The entries below are to be repeated exactly, with the pictures left out.

═════ Input material

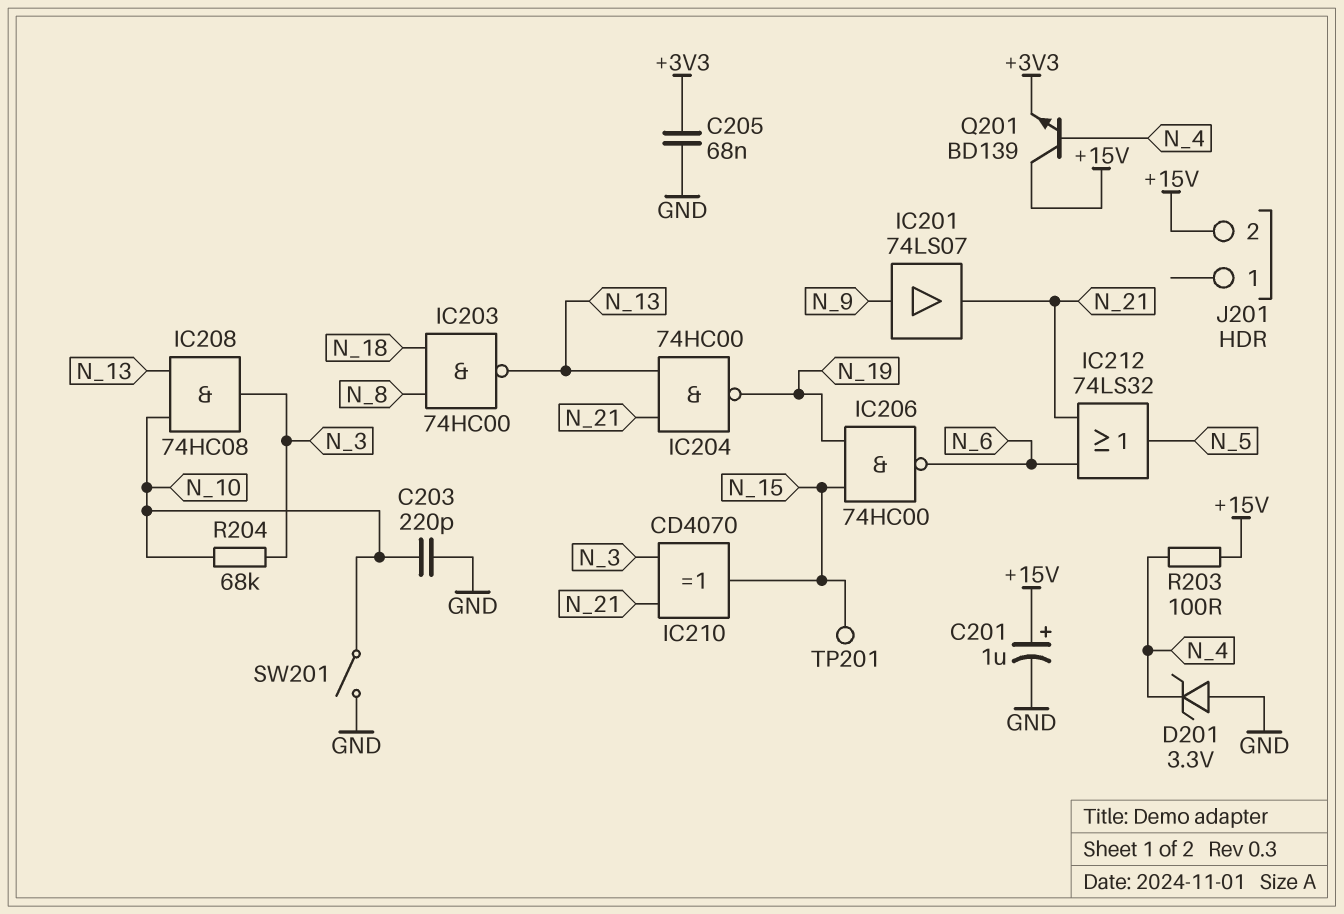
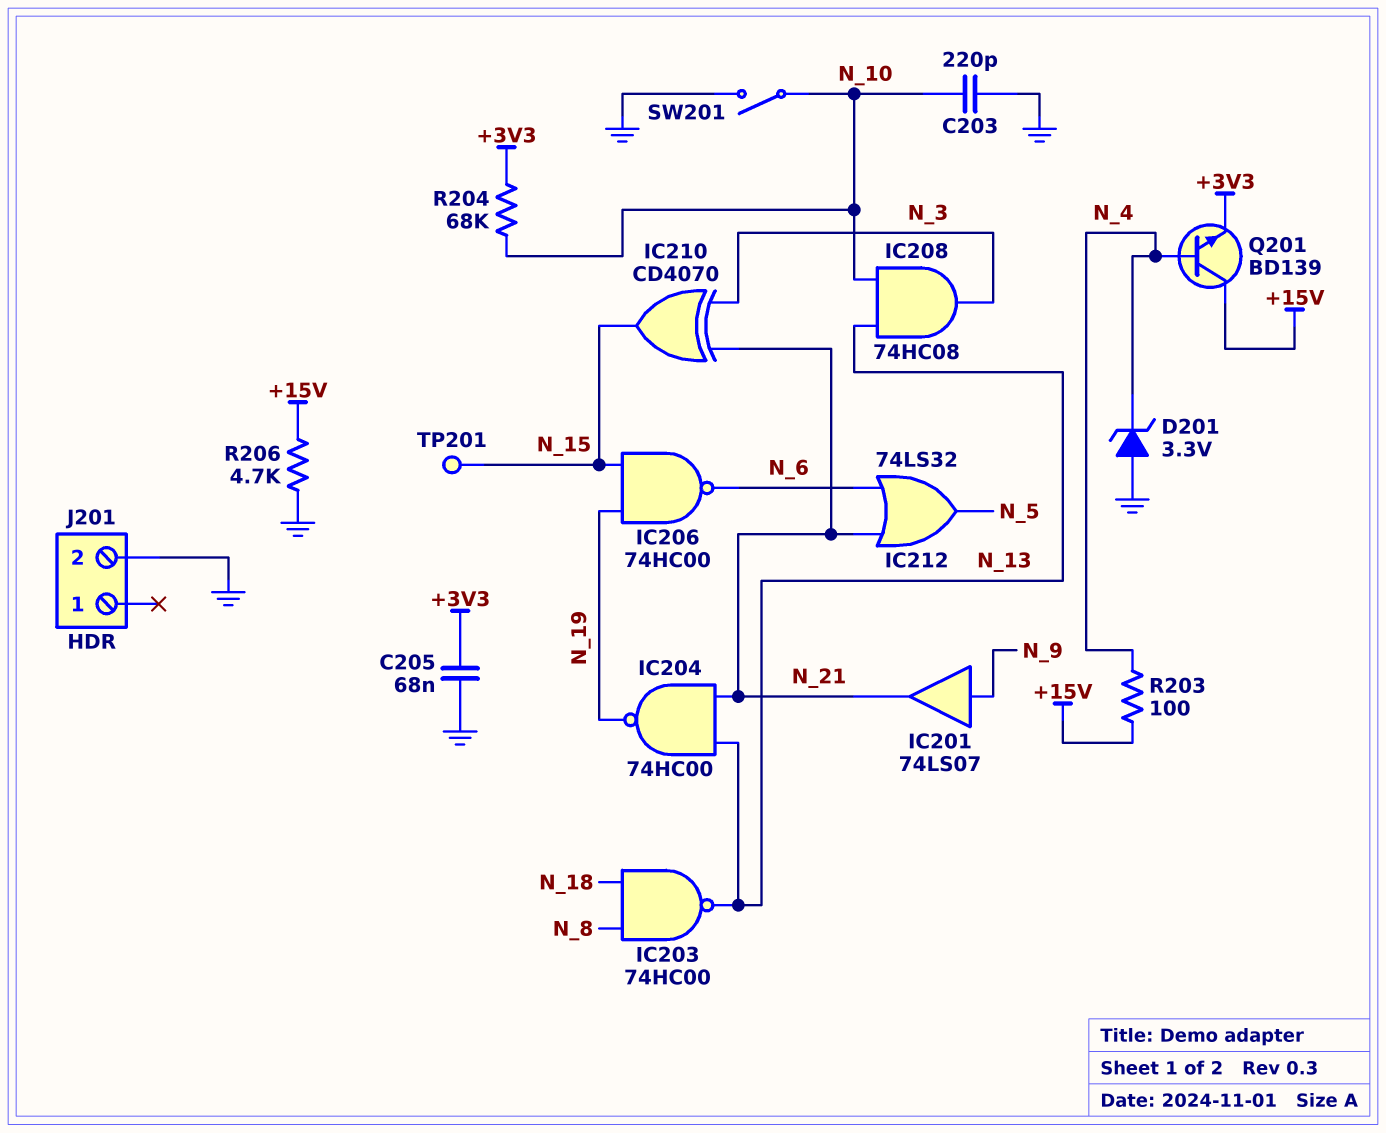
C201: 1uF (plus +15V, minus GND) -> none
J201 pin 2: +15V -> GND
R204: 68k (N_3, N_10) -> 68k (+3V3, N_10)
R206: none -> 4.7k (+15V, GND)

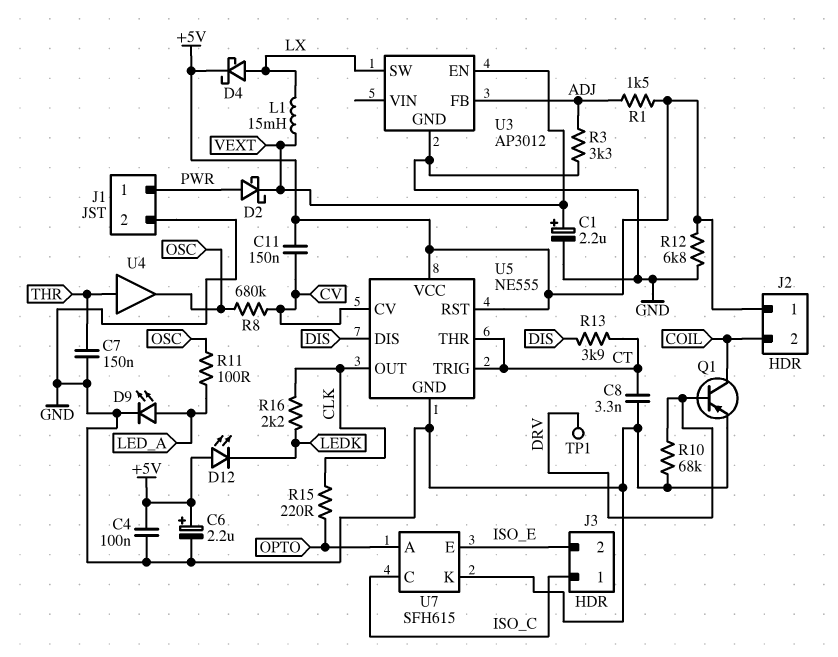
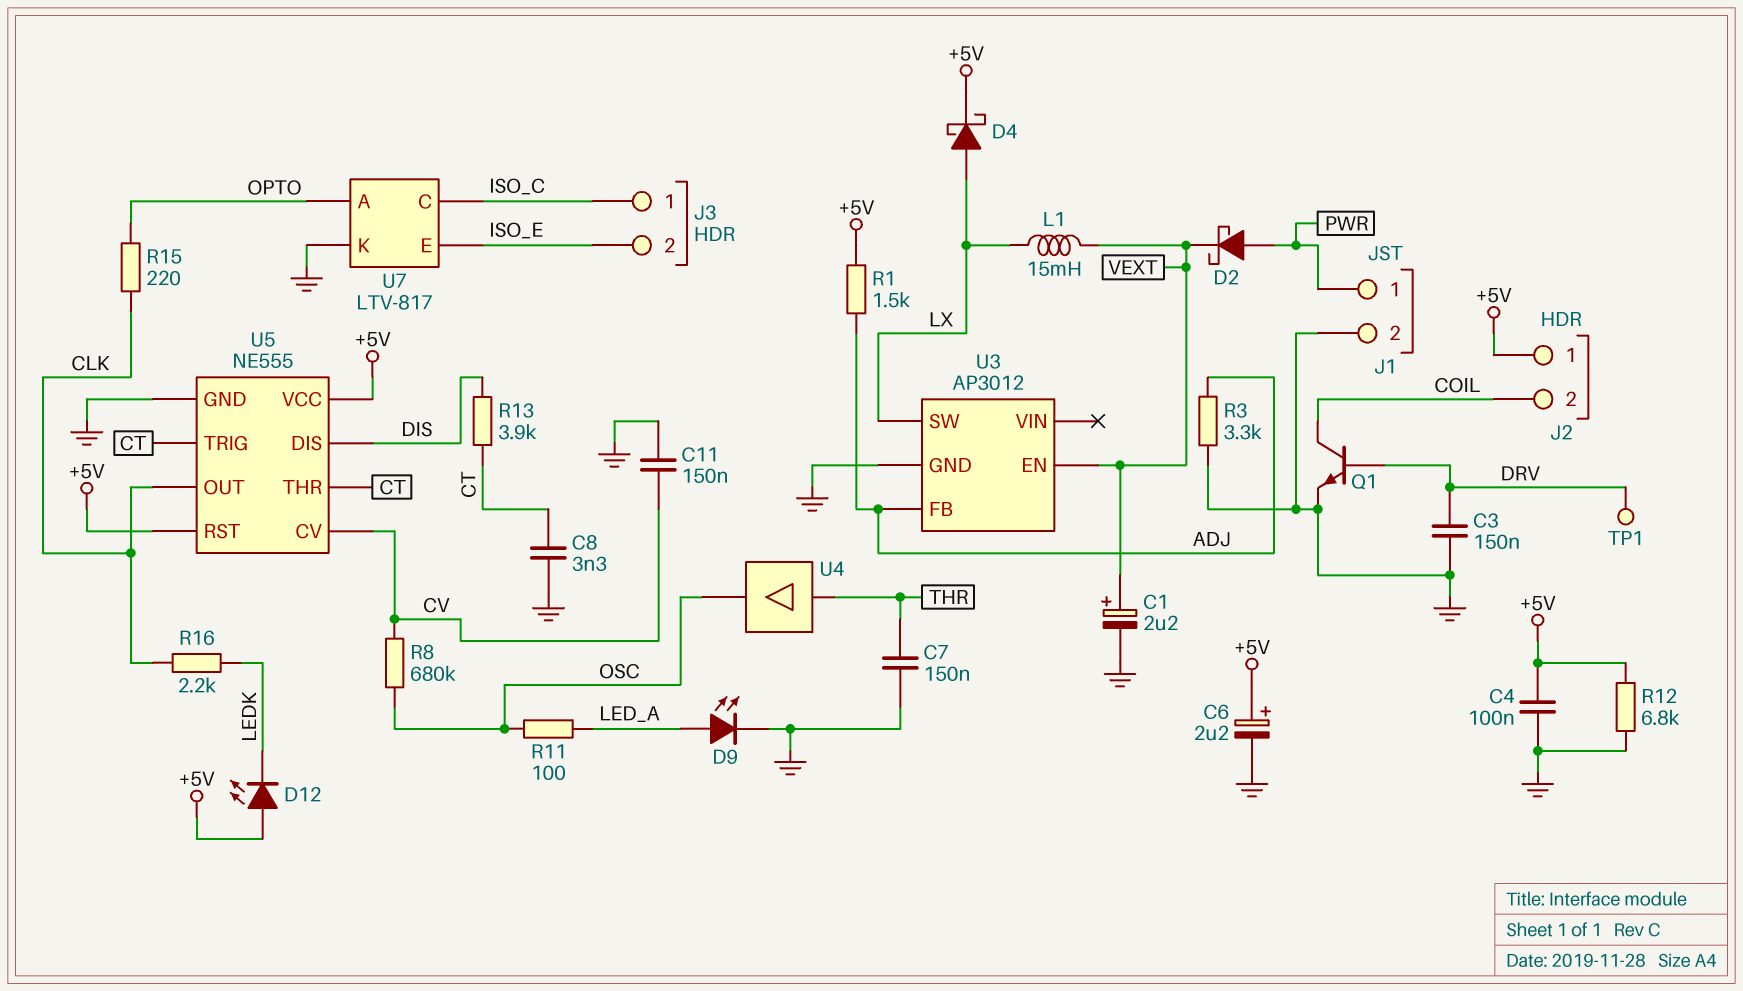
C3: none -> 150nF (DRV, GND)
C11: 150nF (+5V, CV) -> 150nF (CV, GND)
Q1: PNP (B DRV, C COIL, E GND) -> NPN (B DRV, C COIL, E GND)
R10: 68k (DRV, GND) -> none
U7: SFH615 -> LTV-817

══════════

Problem solution |
C201: 1uF (plus +15V, minus GND) -> none
J201 pin 2: +15V -> GND
R204: 68k (N_3, N_10) -> 68k (+3V3, N_10)
R206: none -> 4.7k (+15V, GND)

C3: none -> 150nF (DRV, GND)
C11: 150nF (+5V, CV) -> 150nF (CV, GND)
Q1: PNP (B DRV, C COIL, E GND) -> NPN (B DRV, C COIL, E GND)
R10: 68k (DRV, GND) -> none
U7: SFH615 -> LTV-817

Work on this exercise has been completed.